Task description
Could you print all of the data below again, exactly?

Stored data entries
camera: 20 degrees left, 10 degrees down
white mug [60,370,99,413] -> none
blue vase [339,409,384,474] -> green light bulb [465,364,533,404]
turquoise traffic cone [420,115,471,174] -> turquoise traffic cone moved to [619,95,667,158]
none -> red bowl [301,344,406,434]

Reply
camera: 20 degrees left, 10 degrees down
white mug [60,370,99,413] -> none
blue vase [339,409,384,474] -> green light bulb [465,364,533,404]
turquoise traffic cone [420,115,471,174] -> turquoise traffic cone moved to [619,95,667,158]
none -> red bowl [301,344,406,434]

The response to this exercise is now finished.